▶ _EXERCISE OBJECTIVE_: Once you have read the listing below, output it again exactly.

BEGIN

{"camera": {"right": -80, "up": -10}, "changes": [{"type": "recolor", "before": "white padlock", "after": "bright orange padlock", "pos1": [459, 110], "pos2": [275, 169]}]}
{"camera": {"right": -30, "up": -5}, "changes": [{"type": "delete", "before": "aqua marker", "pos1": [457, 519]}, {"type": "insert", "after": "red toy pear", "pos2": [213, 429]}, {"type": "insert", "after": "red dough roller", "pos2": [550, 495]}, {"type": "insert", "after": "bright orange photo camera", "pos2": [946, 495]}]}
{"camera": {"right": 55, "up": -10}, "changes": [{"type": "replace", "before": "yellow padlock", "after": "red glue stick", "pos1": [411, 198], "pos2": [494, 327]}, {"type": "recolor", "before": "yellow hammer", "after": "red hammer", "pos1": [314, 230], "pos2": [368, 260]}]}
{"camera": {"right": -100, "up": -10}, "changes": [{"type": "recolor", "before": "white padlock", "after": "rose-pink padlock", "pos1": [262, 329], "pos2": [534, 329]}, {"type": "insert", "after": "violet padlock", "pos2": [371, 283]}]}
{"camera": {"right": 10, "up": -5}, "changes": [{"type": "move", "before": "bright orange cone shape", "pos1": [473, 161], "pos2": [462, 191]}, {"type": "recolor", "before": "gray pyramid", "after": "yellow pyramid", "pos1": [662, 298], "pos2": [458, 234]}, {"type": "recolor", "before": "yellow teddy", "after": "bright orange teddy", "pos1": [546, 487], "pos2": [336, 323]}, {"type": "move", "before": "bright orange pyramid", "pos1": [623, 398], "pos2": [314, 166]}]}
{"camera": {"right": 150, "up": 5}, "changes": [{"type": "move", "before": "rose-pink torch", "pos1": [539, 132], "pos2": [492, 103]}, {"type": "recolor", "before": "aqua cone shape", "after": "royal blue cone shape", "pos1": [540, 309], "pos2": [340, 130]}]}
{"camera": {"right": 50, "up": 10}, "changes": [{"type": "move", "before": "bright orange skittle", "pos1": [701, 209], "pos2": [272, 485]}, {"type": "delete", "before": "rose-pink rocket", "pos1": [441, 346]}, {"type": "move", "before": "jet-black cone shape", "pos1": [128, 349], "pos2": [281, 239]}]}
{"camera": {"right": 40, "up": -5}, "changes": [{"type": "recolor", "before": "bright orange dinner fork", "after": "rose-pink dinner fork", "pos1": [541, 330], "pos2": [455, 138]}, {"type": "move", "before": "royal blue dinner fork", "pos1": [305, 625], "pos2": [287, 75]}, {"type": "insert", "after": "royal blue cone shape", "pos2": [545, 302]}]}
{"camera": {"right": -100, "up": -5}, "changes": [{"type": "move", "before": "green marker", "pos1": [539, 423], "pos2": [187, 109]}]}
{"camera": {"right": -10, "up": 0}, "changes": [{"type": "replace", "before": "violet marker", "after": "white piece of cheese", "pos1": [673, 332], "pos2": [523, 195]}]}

END

▶ _ANSWER SPACE_:
{"camera": {"right": -80, "up": -10}, "changes": [{"type": "recolor", "before": "white padlock", "after": "bright orange padlock", "pos1": [459, 110], "pos2": [275, 169]}]}
{"camera": {"right": -30, "up": -5}, "changes": [{"type": "delete", "before": "aqua marker", "pos1": [457, 519]}, {"type": "insert", "after": "red toy pear", "pos2": [213, 429]}, {"type": "insert", "after": "red dough roller", "pos2": [550, 495]}, {"type": "insert", "after": "bright orange photo camera", "pos2": [946, 495]}]}
{"camera": {"right": 55, "up": -10}, "changes": [{"type": "replace", "before": "yellow padlock", "after": "red glue stick", "pos1": [411, 198], "pos2": [494, 327]}, {"type": "recolor", "before": "yellow hammer", "after": "red hammer", "pos1": [314, 230], "pos2": [368, 260]}]}
{"camera": {"right": -100, "up": -10}, "changes": [{"type": "recolor", "before": "white padlock", "after": "rose-pink padlock", "pos1": [262, 329], "pos2": [534, 329]}, {"type": "insert", "after": "violet padlock", "pos2": [371, 283]}]}
{"camera": {"right": 10, "up": -5}, "changes": [{"type": "move", "before": "bright orange cone shape", "pos1": [473, 161], "pos2": [462, 191]}, {"type": "recolor", "before": "gray pyramid", "after": "yellow pyramid", "pos1": [662, 298], "pos2": [458, 234]}, {"type": "recolor", "before": "yellow teddy", "after": "bright orange teddy", "pos1": [546, 487], "pos2": [336, 323]}, {"type": "move", "before": "bright orange pyramid", "pos1": [623, 398], "pos2": [314, 166]}]}
{"camera": {"right": 150, "up": 5}, "changes": [{"type": "move", "before": "rose-pink torch", "pos1": [539, 132], "pos2": [492, 103]}, {"type": "recolor", "before": "aqua cone shape", "after": "royal blue cone shape", "pos1": [540, 309], "pos2": [340, 130]}]}
{"camera": {"right": 50, "up": 10}, "changes": [{"type": "move", "before": "bright orange skittle", "pos1": [701, 209], "pos2": [272, 485]}, {"type": "delete", "before": "rose-pink rocket", "pos1": [441, 346]}, {"type": "move", "before": "jet-black cone shape", "pos1": [128, 349], "pos2": [281, 239]}]}
{"camera": {"right": 40, "up": -5}, "changes": [{"type": "recolor", "before": "bright orange dinner fork", "after": "rose-pink dinner fork", "pos1": [541, 330], "pos2": [455, 138]}, {"type": "move", "before": "royal blue dinner fork", "pos1": [305, 625], "pos2": [287, 75]}, {"type": "insert", "after": "royal blue cone shape", "pos2": [545, 302]}]}
{"camera": {"right": -100, "up": -5}, "changes": [{"type": "move", "before": "green marker", "pos1": [539, 423], "pos2": [187, 109]}]}
{"camera": {"right": -10, "up": 0}, "changes": [{"type": "replace", "before": "violet marker", "after": "white piece of cheese", "pos1": [673, 332], "pos2": [523, 195]}]}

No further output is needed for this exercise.